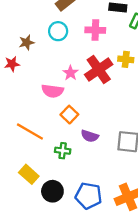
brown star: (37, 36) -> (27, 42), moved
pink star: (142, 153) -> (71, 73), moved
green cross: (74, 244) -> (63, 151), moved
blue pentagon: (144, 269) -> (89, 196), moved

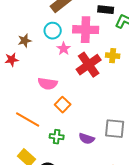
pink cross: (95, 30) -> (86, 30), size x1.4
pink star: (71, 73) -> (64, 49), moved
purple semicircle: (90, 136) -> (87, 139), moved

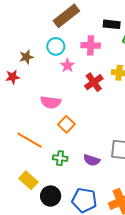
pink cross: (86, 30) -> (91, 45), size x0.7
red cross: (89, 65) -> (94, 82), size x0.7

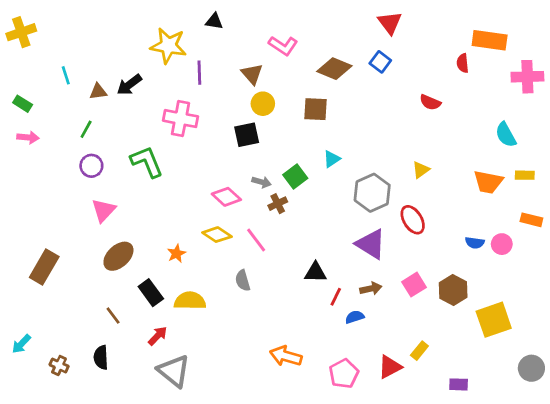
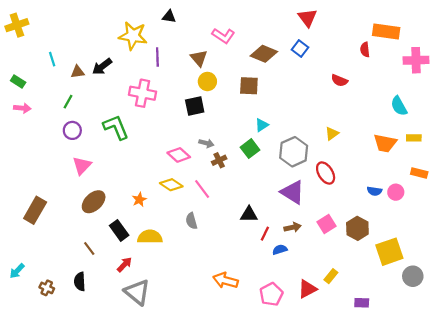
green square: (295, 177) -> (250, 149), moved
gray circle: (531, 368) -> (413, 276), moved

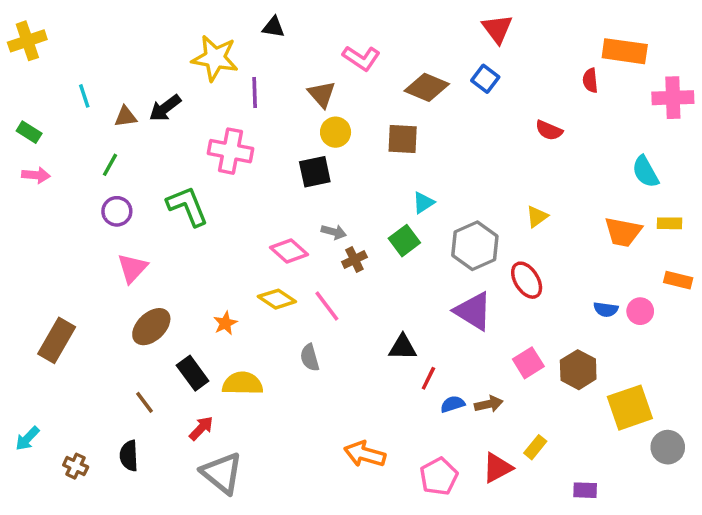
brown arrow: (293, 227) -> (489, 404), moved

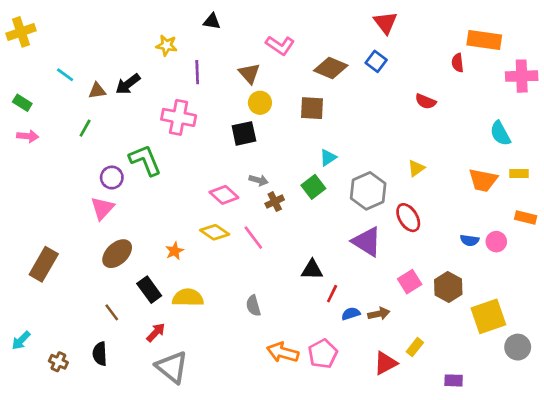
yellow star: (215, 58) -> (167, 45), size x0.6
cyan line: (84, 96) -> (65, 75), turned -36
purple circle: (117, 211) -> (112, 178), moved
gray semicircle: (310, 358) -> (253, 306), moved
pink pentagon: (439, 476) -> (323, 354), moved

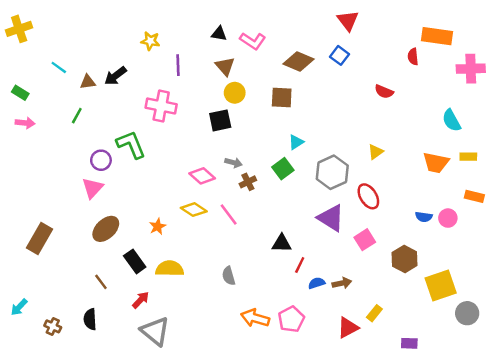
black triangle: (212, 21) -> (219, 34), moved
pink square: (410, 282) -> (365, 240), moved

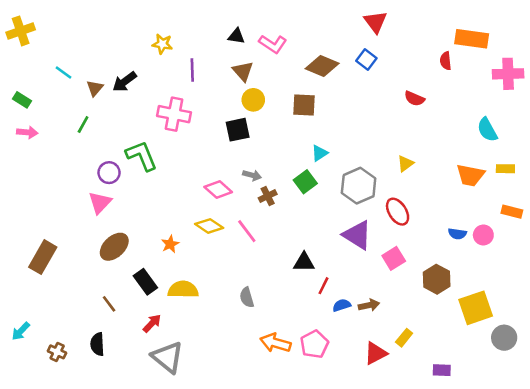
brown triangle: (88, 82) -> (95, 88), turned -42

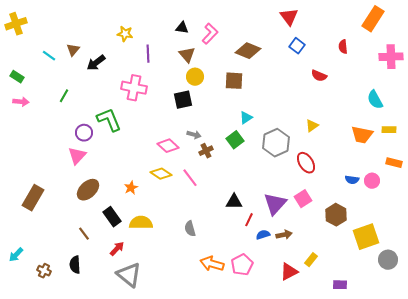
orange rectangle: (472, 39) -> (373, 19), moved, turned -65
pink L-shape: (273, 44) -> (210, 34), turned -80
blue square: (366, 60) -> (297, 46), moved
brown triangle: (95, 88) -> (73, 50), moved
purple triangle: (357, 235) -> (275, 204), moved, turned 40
=-=-=
Requirement: Output the line bearing "brown triangle: (95, 88) -> (73, 50), moved" along with all the lines after it through the end of the entries, exactly, and no other lines.

Reply to the task:
brown triangle: (95, 88) -> (73, 50), moved
purple triangle: (357, 235) -> (275, 204), moved, turned 40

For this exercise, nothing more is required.